***** Study material
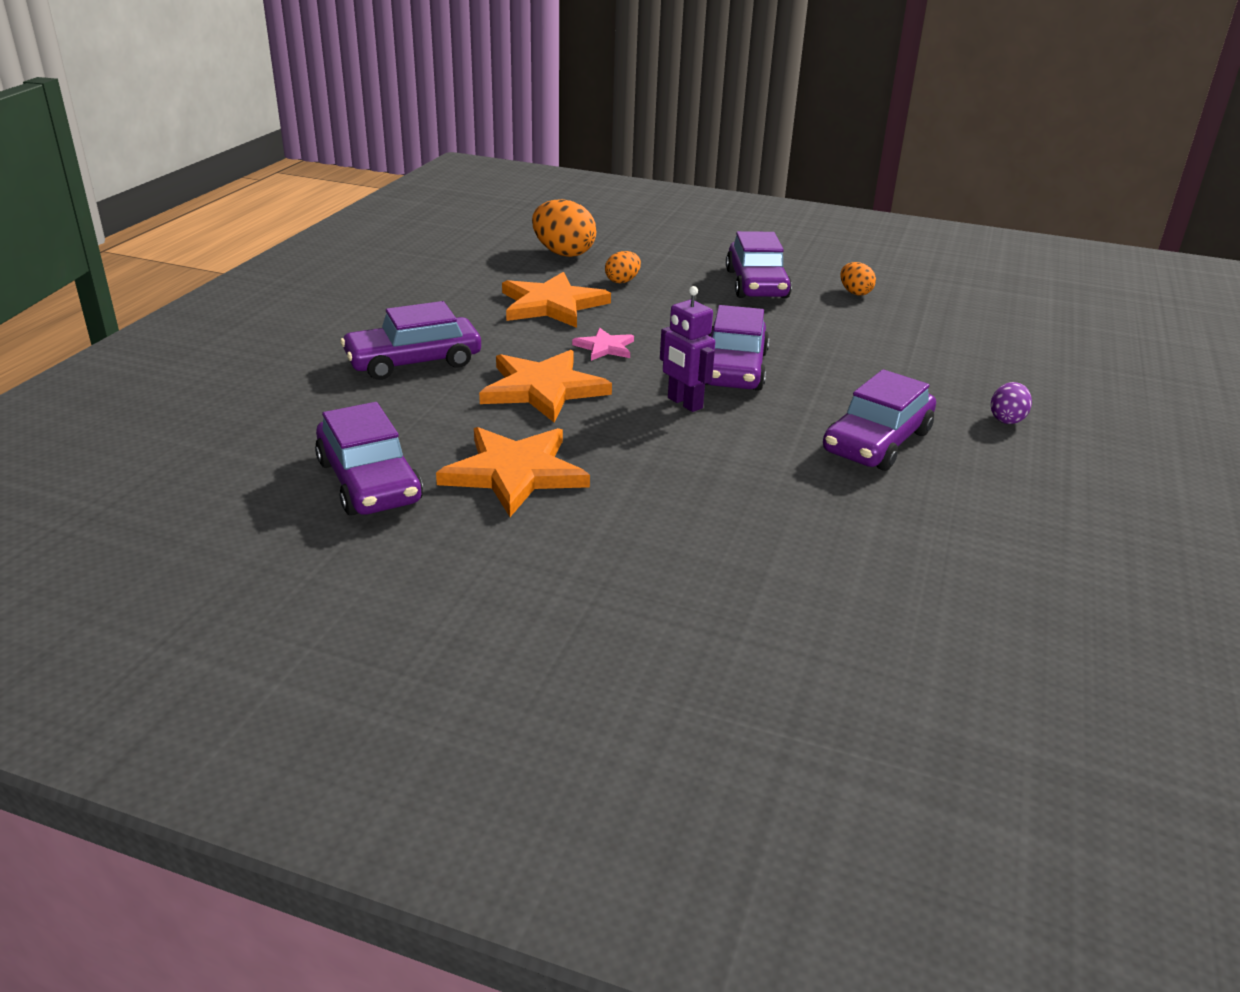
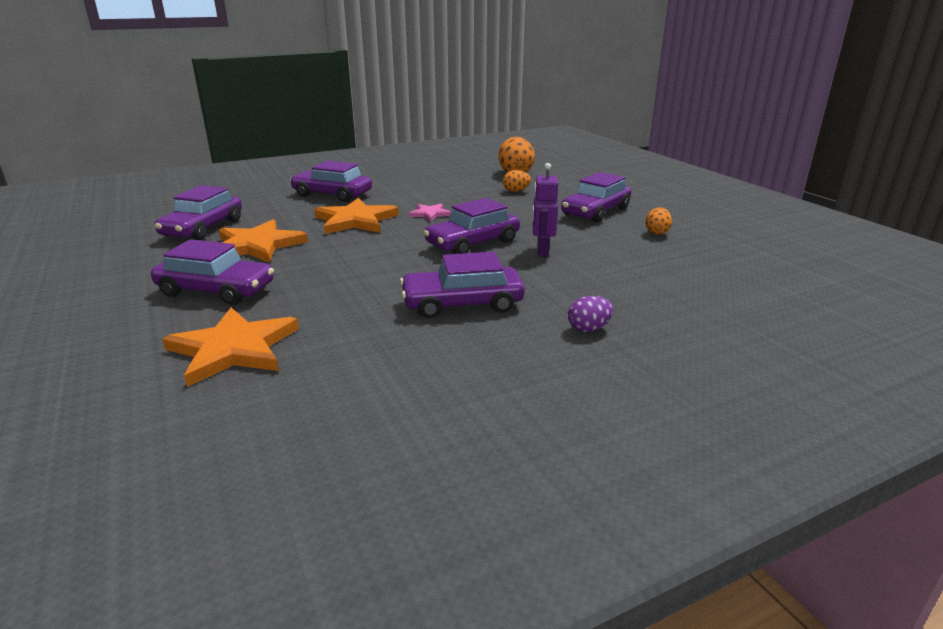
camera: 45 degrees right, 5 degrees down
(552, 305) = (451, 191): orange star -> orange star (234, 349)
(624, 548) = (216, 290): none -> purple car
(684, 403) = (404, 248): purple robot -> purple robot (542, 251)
**********
***** Study material
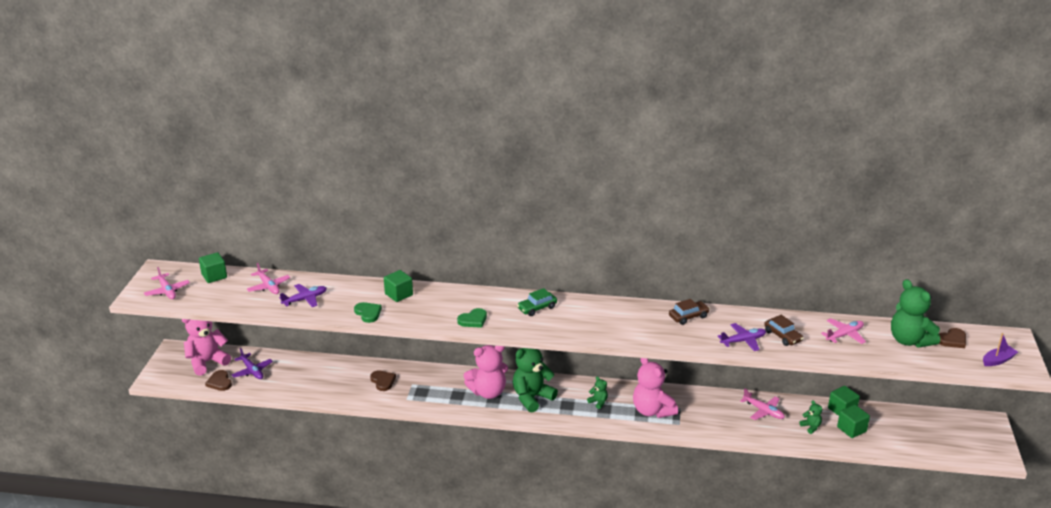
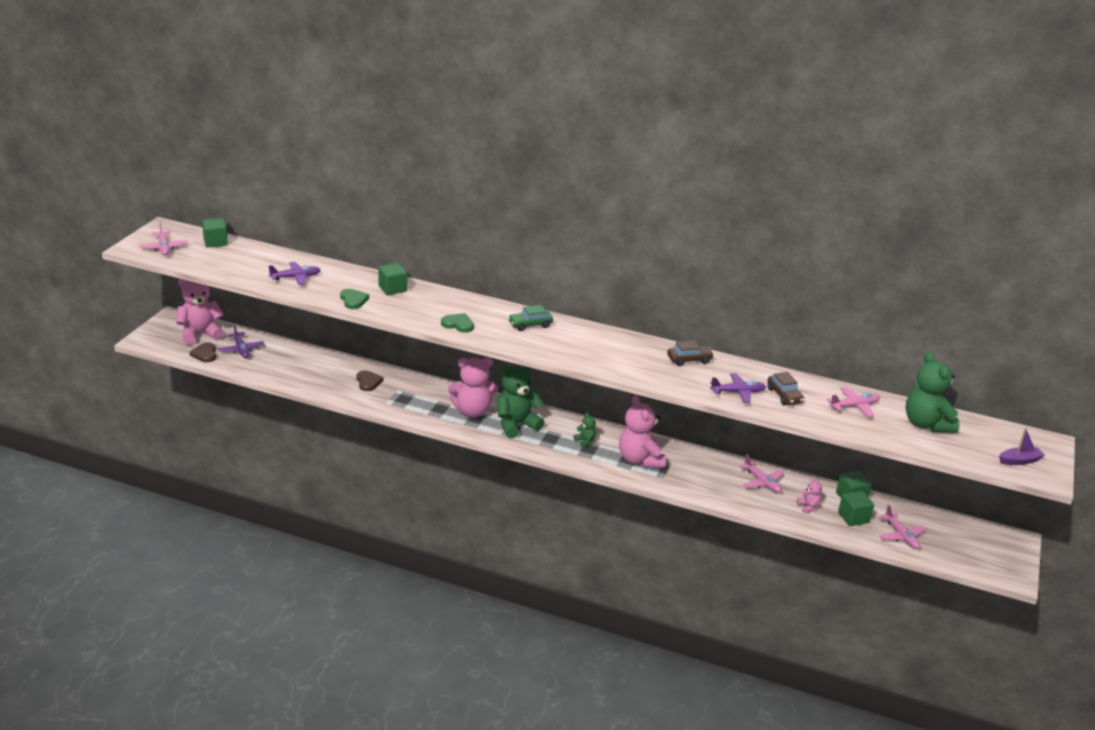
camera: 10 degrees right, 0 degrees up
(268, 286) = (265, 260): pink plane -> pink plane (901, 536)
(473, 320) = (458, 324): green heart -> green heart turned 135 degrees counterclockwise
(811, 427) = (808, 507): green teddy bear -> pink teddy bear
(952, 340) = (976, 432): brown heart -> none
**********
What you will do: Only the lines above starting with the one with "camera: 45 degrees right, 5 degrees down" and going through the one with "(684, 403) = (404, 248): purple" are to be copied, word for word and with both ends kept.

Task answer:
camera: 45 degrees right, 5 degrees down
(552, 305) = (451, 191): orange star -> orange star (234, 349)
(624, 548) = (216, 290): none -> purple car
(684, 403) = (404, 248): purple robot -> purple robot (542, 251)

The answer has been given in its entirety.